DATA EXTRACT:
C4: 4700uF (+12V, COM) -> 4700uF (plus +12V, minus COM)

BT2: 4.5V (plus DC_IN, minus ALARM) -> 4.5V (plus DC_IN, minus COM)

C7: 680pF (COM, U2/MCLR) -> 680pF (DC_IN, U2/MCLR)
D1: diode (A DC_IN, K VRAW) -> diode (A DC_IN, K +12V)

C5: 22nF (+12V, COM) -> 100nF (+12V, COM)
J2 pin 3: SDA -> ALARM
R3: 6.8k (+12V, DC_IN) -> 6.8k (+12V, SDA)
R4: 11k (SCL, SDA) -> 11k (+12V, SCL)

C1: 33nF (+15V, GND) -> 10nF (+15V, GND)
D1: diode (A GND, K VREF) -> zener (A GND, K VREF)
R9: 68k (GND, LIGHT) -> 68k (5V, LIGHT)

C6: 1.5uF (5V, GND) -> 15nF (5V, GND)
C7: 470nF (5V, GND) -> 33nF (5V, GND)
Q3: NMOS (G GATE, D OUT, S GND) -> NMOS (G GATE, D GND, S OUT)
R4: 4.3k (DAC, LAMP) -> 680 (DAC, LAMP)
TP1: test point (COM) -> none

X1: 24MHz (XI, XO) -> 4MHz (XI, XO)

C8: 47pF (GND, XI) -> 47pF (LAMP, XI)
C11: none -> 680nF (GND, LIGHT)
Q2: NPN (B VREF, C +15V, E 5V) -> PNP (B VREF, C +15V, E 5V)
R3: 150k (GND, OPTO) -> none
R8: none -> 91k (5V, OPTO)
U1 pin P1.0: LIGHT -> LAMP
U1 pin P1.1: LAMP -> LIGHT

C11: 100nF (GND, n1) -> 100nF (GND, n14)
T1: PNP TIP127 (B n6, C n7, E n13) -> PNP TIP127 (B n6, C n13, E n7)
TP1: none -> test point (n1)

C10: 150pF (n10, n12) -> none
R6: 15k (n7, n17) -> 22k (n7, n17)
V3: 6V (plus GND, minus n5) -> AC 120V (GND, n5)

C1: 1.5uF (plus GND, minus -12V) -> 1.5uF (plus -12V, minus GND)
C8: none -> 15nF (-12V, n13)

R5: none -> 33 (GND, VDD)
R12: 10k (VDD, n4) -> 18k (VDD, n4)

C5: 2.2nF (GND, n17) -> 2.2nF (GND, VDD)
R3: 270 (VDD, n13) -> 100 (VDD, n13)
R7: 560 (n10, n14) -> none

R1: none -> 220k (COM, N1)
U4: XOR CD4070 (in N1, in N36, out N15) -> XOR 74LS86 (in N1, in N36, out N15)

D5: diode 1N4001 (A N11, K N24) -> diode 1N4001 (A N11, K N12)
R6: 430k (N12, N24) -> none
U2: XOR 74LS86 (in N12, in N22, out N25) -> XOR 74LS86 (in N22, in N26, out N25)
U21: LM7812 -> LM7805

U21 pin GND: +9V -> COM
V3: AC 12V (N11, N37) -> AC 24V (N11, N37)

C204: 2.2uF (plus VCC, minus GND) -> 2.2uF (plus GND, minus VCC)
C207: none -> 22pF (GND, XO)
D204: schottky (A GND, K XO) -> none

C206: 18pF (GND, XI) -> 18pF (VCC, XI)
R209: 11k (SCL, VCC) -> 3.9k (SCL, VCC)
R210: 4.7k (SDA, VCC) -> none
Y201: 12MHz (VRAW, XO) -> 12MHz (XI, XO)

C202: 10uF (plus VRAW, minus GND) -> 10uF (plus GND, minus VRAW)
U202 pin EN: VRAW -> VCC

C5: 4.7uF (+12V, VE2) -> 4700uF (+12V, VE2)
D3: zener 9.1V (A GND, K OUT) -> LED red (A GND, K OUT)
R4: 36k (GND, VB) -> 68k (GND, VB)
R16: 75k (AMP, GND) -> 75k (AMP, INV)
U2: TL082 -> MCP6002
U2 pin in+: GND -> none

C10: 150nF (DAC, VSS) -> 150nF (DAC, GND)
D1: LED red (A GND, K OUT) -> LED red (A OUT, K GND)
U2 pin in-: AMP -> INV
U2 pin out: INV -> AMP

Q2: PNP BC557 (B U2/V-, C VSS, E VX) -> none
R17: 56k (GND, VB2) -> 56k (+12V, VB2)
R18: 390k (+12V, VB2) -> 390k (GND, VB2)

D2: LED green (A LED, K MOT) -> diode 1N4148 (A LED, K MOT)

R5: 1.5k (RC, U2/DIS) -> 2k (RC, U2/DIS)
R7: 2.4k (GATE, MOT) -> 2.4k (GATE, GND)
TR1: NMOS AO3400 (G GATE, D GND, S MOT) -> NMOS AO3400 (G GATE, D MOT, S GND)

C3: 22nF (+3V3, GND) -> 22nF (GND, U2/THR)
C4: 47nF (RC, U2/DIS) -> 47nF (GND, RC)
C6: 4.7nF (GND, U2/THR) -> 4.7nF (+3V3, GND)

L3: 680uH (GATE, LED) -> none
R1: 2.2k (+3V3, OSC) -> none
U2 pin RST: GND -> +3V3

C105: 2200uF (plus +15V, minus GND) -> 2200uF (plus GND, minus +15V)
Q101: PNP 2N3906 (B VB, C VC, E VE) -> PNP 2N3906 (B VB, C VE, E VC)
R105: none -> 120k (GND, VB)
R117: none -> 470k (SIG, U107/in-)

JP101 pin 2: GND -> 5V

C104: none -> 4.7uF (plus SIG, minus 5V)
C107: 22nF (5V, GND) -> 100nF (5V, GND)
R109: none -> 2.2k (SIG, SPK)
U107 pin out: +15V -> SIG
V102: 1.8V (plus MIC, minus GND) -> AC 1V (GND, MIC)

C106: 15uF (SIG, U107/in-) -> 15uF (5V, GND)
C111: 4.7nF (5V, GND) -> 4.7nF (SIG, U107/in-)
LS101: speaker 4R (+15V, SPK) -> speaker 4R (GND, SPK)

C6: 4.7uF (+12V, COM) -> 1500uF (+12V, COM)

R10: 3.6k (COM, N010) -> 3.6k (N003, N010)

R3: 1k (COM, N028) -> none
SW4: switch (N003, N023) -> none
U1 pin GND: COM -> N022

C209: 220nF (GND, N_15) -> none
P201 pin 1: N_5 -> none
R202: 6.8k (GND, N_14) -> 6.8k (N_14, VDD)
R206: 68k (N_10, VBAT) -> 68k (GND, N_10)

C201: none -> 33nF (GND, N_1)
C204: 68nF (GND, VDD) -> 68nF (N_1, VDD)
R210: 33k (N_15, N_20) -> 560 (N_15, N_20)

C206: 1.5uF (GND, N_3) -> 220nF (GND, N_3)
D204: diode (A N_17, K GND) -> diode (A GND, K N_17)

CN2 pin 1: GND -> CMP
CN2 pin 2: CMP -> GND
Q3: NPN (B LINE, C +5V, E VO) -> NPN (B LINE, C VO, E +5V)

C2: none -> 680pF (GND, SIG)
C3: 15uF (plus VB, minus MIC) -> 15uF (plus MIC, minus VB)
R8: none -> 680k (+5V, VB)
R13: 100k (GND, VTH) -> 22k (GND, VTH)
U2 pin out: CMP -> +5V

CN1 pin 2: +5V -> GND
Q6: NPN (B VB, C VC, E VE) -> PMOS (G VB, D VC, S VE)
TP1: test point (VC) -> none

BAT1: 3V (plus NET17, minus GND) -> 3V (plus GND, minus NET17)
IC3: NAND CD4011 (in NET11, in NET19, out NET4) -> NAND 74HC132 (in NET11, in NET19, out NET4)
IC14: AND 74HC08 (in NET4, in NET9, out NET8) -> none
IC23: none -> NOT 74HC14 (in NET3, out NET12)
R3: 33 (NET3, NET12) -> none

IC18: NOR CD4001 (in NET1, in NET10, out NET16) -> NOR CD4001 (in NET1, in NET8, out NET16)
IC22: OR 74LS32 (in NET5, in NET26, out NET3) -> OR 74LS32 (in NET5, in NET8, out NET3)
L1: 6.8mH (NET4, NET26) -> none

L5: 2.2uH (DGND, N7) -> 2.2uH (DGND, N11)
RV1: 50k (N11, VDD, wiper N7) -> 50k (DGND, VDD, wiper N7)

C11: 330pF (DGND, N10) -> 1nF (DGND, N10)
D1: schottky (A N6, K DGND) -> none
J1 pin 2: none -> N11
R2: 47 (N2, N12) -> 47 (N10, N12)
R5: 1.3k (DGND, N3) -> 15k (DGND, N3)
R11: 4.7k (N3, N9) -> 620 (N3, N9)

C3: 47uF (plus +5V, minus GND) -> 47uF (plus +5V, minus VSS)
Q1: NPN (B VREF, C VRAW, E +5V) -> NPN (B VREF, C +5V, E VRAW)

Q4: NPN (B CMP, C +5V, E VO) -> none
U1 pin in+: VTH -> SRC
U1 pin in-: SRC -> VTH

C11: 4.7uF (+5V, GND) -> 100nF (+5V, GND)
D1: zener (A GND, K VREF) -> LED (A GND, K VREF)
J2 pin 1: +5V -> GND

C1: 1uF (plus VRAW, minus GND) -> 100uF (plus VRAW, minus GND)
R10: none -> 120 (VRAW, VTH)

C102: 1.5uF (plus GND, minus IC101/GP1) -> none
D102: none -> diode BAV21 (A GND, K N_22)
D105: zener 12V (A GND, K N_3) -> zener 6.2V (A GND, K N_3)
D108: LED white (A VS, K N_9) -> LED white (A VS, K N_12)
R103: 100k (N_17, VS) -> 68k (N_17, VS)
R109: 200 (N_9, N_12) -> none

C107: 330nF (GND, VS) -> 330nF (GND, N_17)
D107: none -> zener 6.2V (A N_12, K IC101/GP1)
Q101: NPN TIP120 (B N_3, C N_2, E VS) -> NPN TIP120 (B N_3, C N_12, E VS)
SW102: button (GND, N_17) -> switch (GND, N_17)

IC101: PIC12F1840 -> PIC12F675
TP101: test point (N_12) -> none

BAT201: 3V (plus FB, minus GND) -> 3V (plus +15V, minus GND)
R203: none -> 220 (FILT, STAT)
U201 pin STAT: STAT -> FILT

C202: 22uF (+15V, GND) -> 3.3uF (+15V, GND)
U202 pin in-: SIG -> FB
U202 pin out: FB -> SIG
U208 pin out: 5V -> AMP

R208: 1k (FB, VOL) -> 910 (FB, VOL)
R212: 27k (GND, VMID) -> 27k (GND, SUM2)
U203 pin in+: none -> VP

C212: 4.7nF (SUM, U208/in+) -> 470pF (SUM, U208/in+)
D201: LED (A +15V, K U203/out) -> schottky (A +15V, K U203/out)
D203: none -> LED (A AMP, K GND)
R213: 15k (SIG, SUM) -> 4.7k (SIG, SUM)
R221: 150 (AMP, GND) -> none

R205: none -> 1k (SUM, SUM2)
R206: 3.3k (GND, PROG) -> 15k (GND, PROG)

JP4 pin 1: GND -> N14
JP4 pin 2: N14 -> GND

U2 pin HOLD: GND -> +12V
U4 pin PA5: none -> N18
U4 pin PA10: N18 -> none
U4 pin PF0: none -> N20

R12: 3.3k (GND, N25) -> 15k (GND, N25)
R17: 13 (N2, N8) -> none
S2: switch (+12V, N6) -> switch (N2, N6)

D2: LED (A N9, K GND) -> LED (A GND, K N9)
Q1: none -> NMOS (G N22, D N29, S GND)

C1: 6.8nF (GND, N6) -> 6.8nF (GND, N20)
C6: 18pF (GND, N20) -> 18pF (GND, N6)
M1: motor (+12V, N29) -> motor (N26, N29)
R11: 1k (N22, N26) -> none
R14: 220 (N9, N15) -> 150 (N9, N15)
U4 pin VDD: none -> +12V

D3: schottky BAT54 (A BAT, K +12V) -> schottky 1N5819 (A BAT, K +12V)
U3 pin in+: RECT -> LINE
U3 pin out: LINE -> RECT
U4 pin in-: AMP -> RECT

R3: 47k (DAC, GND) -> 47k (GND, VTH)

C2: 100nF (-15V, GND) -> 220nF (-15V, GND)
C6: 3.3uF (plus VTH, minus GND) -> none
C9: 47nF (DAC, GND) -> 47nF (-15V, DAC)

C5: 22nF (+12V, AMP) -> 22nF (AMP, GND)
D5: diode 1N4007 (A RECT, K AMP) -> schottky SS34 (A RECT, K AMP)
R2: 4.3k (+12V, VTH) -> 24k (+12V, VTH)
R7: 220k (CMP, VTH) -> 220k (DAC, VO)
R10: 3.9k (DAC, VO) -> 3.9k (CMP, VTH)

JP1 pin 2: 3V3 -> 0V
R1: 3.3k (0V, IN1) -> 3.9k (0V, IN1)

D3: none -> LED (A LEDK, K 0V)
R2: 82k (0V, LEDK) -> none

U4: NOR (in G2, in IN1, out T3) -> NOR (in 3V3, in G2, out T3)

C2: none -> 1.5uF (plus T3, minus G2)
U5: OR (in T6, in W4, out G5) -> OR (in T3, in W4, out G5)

WORK INSTRUCTIONS: Look through the material above for "NMOS" and copy the lines that have it.

SOLUTION BELOW:
Q3: NMOS (G GATE, D OUT, S GND) -> NMOS (G GATE, D GND, S OUT)
TR1: NMOS AO3400 (G GATE, D GND, S MOT) -> NMOS AO3400 (G GATE, D MOT, S GND)
Q1: none -> NMOS (G N22, D N29, S GND)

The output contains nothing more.